▸ ASSIGNED TASK
Work through the records that follow and return each line containing the word "turned".

▸ Object state change records
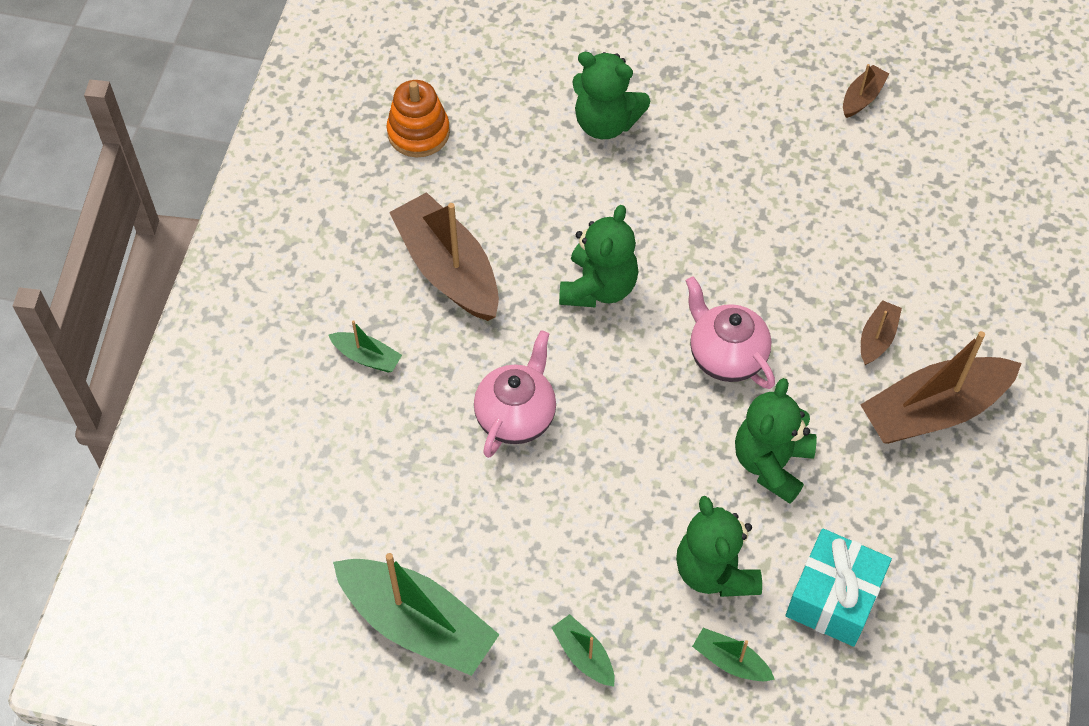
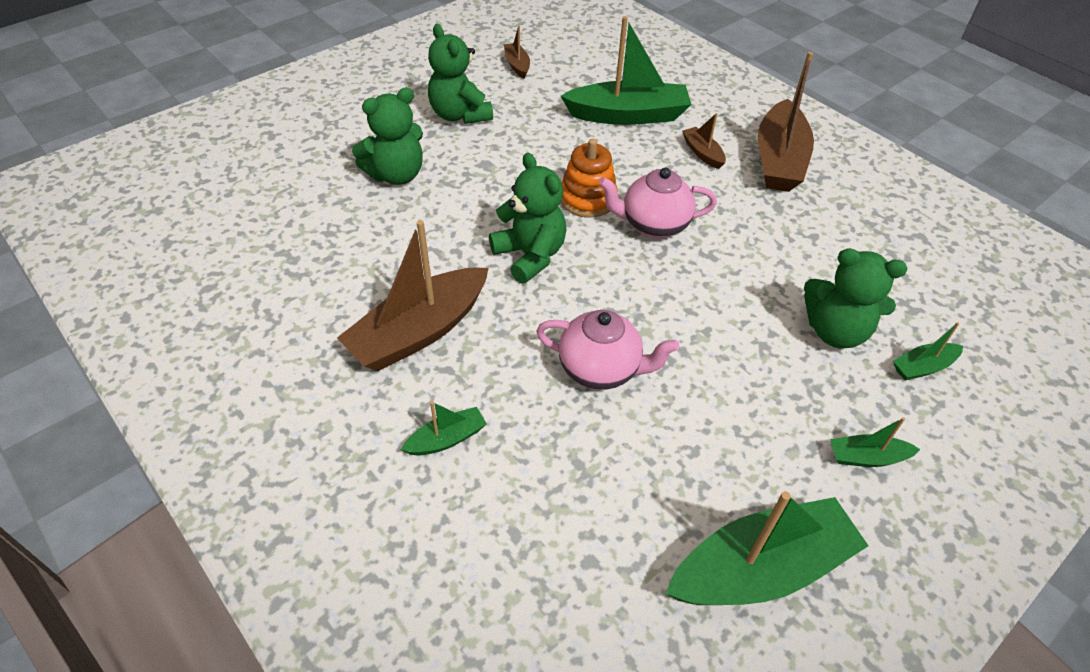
camera: 55 degrees left, 10 degrees down
(418, 133) = (272, 275): orange stacking toy -> orange stacking toy (587, 199)
(448, 269) = (419, 332): brown boat -> brown boat turned 45 degrees counterclockwise
(516, 416) = (601, 369): pink teapot -> pink teapot turned 135 degrees clockwise
(771, 463) = (762, 252): green teddy bear -> green teddy bear (460, 115)
(833, 598) = (898, 282): turquoise gift -> none
(875, 240) = (628, 115): none -> green boat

▸ ANSWER TO THIS PROBLEM
(448, 269) = (419, 332): brown boat -> brown boat turned 45 degrees counterclockwise
(516, 416) = (601, 369): pink teapot -> pink teapot turned 135 degrees clockwise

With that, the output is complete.